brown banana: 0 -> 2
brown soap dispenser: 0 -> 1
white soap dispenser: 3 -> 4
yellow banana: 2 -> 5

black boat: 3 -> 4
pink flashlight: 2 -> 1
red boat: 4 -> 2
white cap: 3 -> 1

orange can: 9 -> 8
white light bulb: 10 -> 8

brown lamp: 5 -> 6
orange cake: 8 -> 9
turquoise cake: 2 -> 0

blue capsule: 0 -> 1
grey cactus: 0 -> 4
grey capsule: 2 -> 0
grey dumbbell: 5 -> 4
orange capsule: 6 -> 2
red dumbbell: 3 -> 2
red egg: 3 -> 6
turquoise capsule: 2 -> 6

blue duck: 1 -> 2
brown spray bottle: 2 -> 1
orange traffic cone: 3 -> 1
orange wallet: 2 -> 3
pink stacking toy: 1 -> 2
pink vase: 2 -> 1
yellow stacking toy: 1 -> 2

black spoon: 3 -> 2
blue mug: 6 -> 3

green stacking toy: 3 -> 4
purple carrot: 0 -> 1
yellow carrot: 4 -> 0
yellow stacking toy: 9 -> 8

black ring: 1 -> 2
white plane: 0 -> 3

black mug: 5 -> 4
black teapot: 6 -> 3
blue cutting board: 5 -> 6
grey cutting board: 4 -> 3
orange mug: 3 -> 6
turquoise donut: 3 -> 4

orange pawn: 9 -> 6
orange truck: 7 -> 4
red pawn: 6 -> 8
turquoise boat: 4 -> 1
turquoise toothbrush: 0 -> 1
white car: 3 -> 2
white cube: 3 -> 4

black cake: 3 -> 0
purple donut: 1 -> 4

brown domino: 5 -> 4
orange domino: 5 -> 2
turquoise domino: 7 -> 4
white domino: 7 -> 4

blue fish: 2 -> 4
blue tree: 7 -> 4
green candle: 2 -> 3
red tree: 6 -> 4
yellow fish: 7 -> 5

──────

→ **PROBLEM DESCRIPTION**: Retype the records in full. Keep every line identical to the original.

→ **COMPLETED EXERCISE**:
brown banana: 0 -> 2
brown soap dispenser: 0 -> 1
white soap dispenser: 3 -> 4
yellow banana: 2 -> 5

black boat: 3 -> 4
pink flashlight: 2 -> 1
red boat: 4 -> 2
white cap: 3 -> 1

orange can: 9 -> 8
white light bulb: 10 -> 8

brown lamp: 5 -> 6
orange cake: 8 -> 9
turquoise cake: 2 -> 0

blue capsule: 0 -> 1
grey cactus: 0 -> 4
grey capsule: 2 -> 0
grey dumbbell: 5 -> 4
orange capsule: 6 -> 2
red dumbbell: 3 -> 2
red egg: 3 -> 6
turquoise capsule: 2 -> 6

blue duck: 1 -> 2
brown spray bottle: 2 -> 1
orange traffic cone: 3 -> 1
orange wallet: 2 -> 3
pink stacking toy: 1 -> 2
pink vase: 2 -> 1
yellow stacking toy: 1 -> 2

black spoon: 3 -> 2
blue mug: 6 -> 3

green stacking toy: 3 -> 4
purple carrot: 0 -> 1
yellow carrot: 4 -> 0
yellow stacking toy: 9 -> 8

black ring: 1 -> 2
white plane: 0 -> 3

black mug: 5 -> 4
black teapot: 6 -> 3
blue cutting board: 5 -> 6
grey cutting board: 4 -> 3
orange mug: 3 -> 6
turquoise donut: 3 -> 4

orange pawn: 9 -> 6
orange truck: 7 -> 4
red pawn: 6 -> 8
turquoise boat: 4 -> 1
turquoise toothbrush: 0 -> 1
white car: 3 -> 2
white cube: 3 -> 4

black cake: 3 -> 0
purple donut: 1 -> 4

brown domino: 5 -> 4
orange domino: 5 -> 2
turquoise domino: 7 -> 4
white domino: 7 -> 4

blue fish: 2 -> 4
blue tree: 7 -> 4
green candle: 2 -> 3
red tree: 6 -> 4
yellow fish: 7 -> 5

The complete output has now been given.